| INPUT DATA |
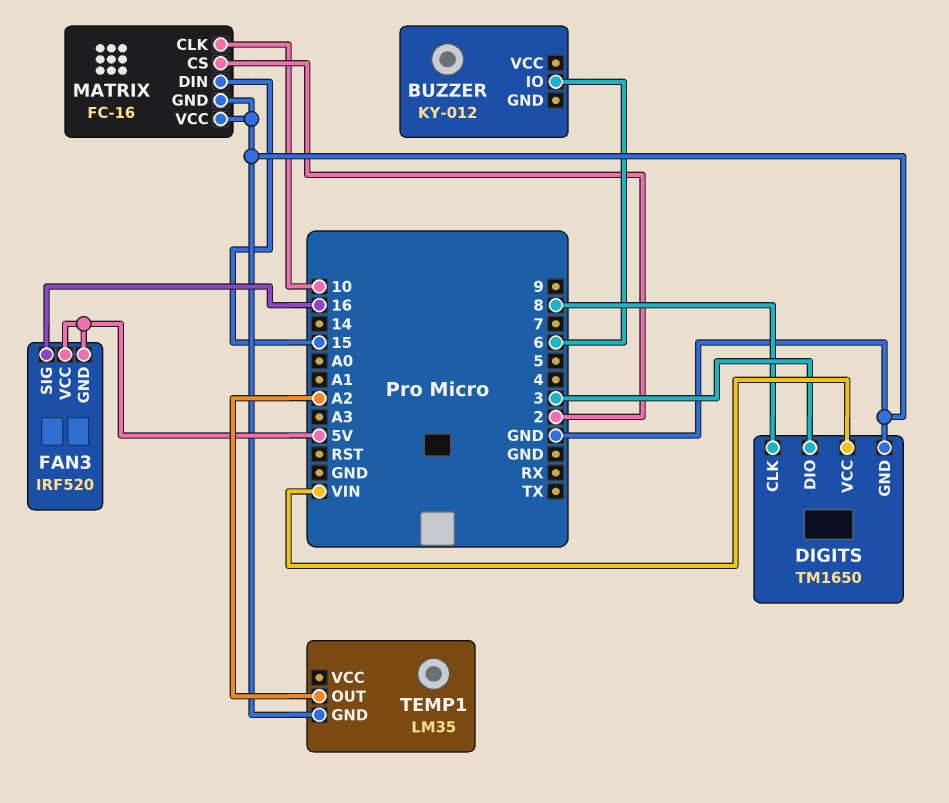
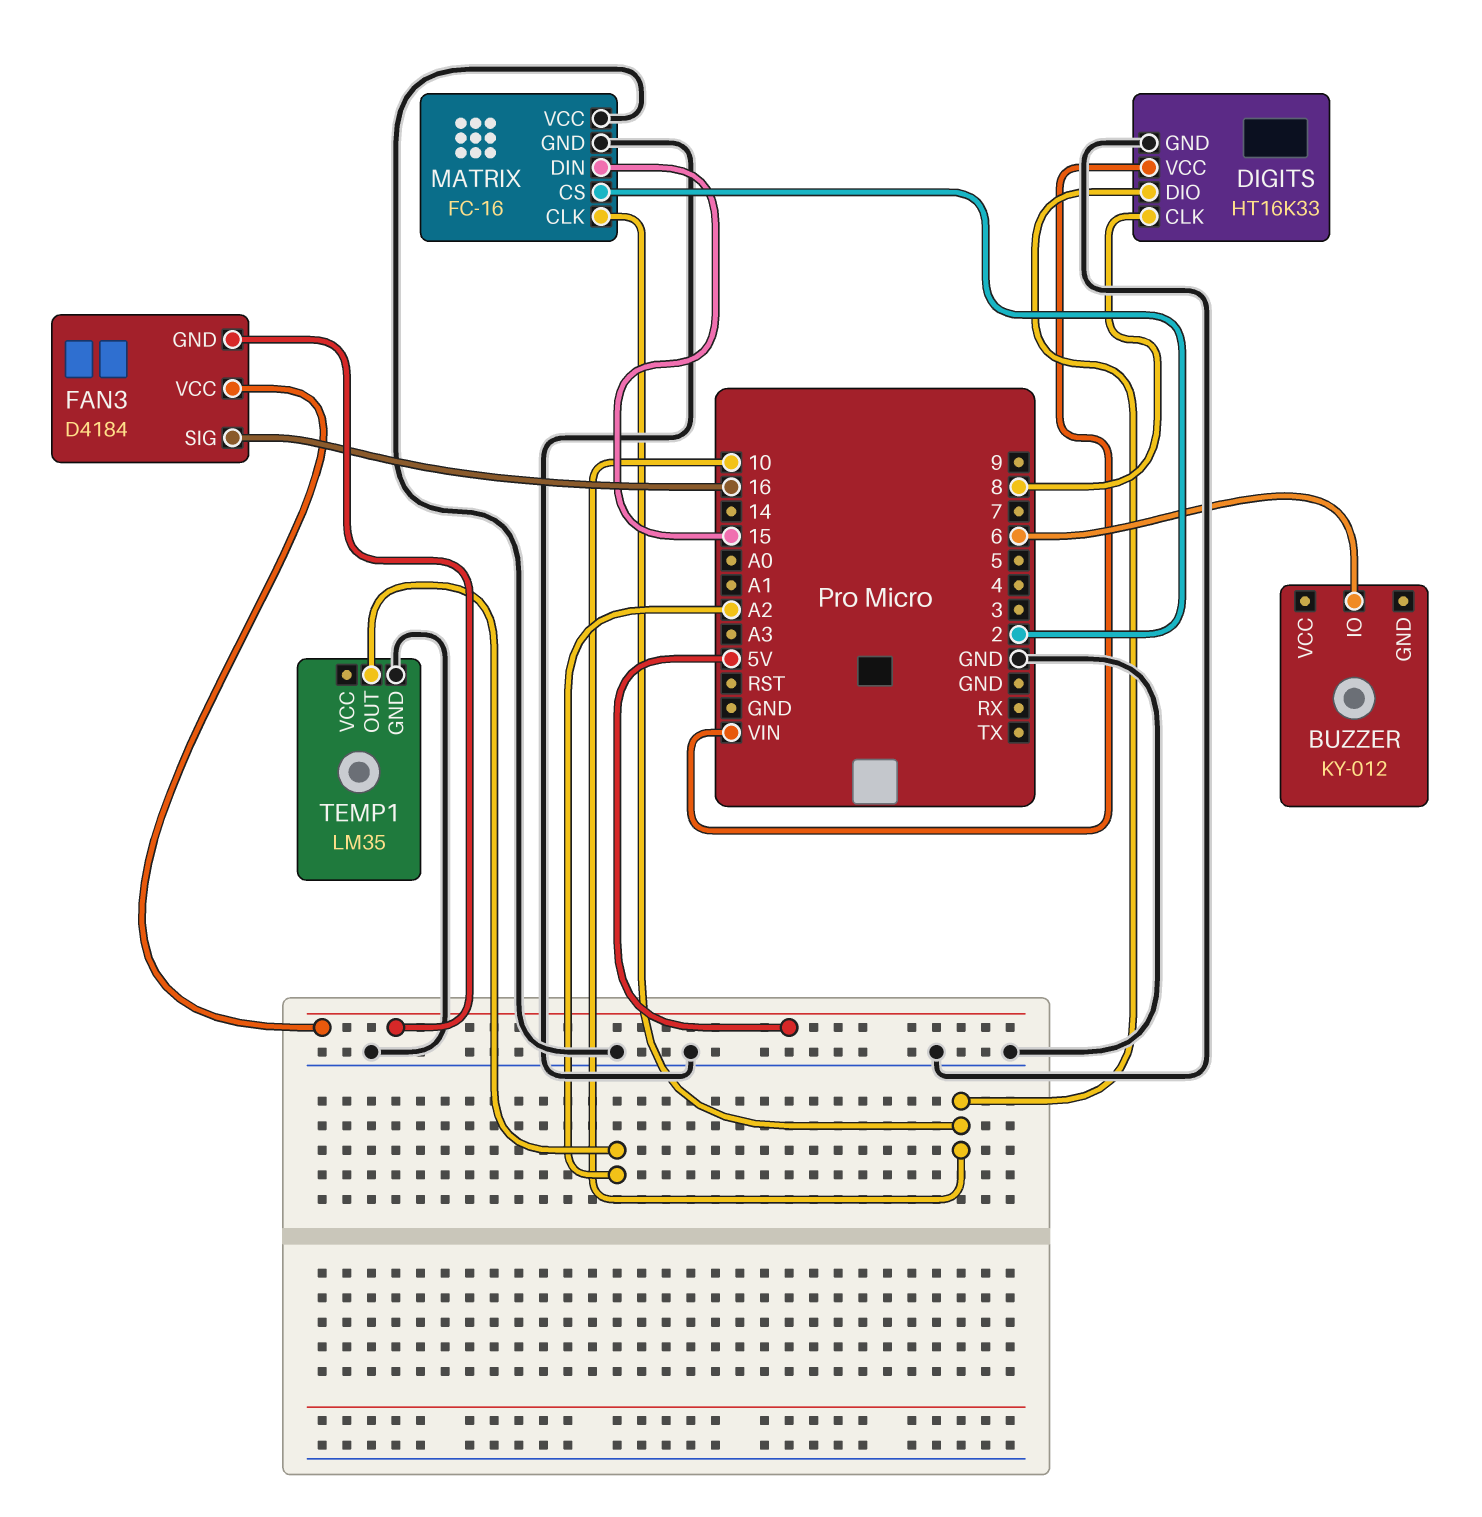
DIGITS: TM1650 -> HT16K33
DIGITS pin DIO: 3 -> 10
FAN3: IRF520 -> D4184

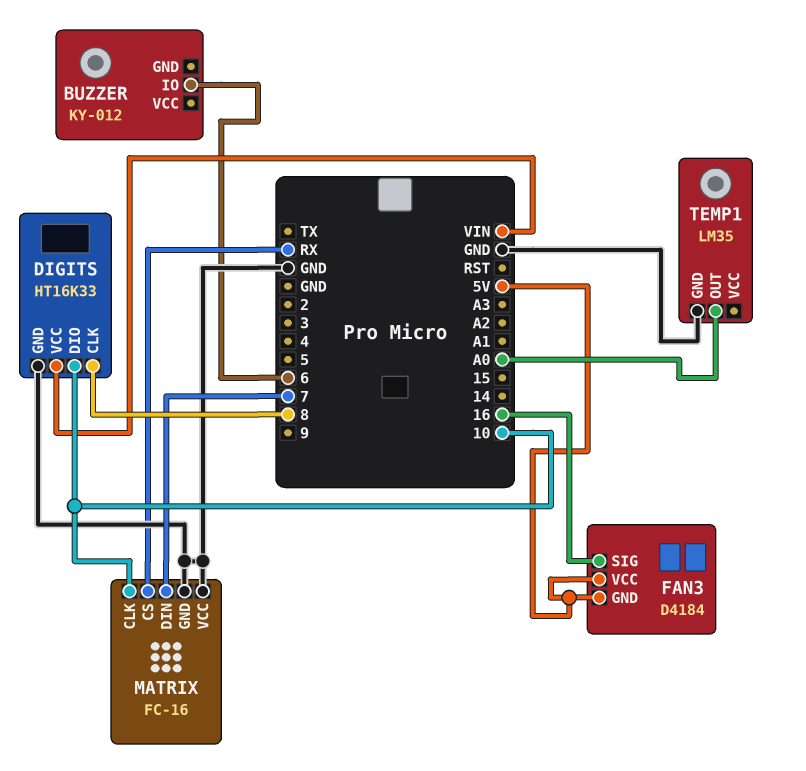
MATRIX pin CS: 2 -> RX
MATRIX pin DIN: 15 -> 7
TEMP1 pin OUT: A2 -> A0

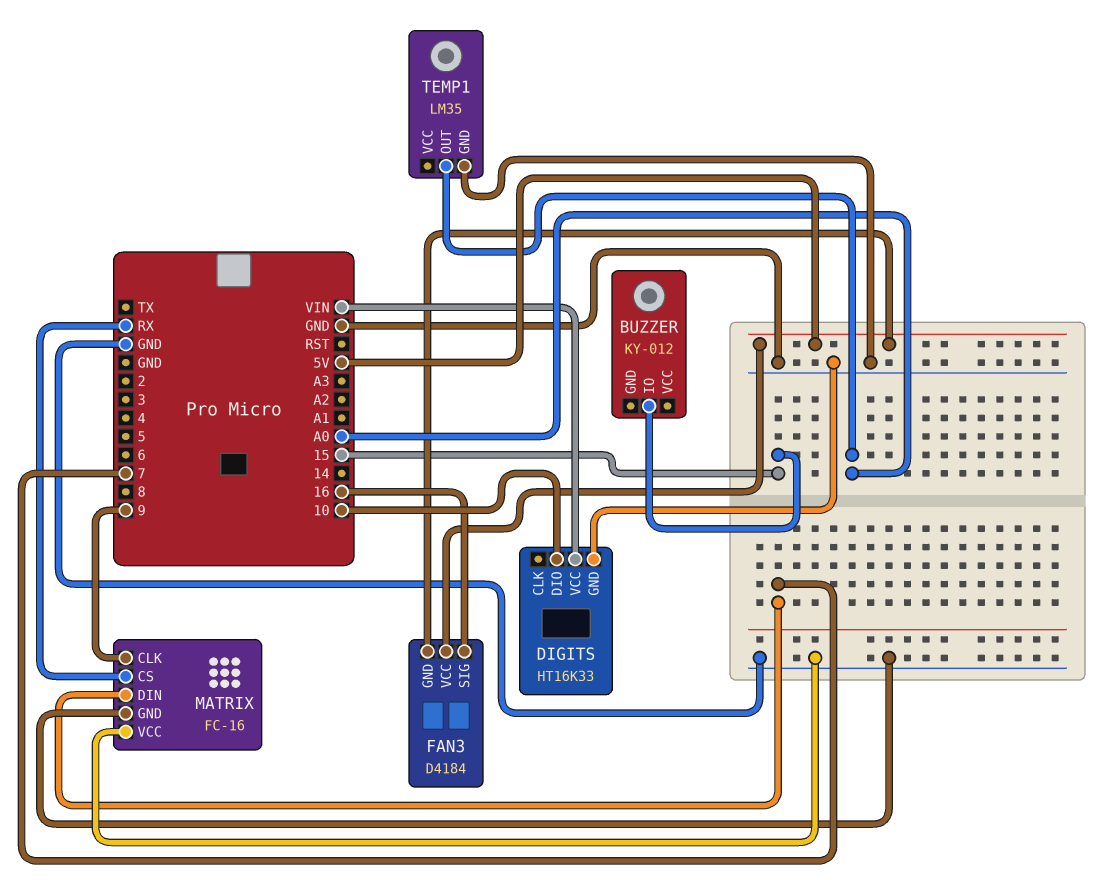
BUZZER pin IO: 6 -> 15
DIGITS pin CLK: 8 -> none
MATRIX pin CLK: 10 -> 9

| HOW TO COMPLETE THIS TASK |
Could you restate each record word for word, keeping the pictures out?

| FINISHED TASK |
DIGITS: TM1650 -> HT16K33
DIGITS pin DIO: 3 -> 10
FAN3: IRF520 -> D4184

MATRIX pin CS: 2 -> RX
MATRIX pin DIN: 15 -> 7
TEMP1 pin OUT: A2 -> A0

BUZZER pin IO: 6 -> 15
DIGITS pin CLK: 8 -> none
MATRIX pin CLK: 10 -> 9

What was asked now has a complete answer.